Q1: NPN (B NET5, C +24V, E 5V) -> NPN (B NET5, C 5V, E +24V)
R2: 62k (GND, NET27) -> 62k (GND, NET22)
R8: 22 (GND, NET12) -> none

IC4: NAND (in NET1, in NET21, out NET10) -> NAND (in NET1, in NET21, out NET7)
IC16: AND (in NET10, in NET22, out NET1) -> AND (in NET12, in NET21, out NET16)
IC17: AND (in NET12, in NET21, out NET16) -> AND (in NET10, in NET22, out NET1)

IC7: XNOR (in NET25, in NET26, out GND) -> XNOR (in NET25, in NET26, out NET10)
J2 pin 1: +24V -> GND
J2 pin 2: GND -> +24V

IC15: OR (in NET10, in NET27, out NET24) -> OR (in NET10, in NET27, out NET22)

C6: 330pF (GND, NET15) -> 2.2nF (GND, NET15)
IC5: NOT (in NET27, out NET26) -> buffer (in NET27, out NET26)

════════

What is required:
Your answer should be the lines from the one that contains "J2 pin 2: GND -> +24V" through the last line of the material, copied exactly.

Result of the exercise:
J2 pin 2: GND -> +24V

IC15: OR (in NET10, in NET27, out NET24) -> OR (in NET10, in NET27, out NET22)

C6: 330pF (GND, NET15) -> 2.2nF (GND, NET15)
IC5: NOT (in NET27, out NET26) -> buffer (in NET27, out NET26)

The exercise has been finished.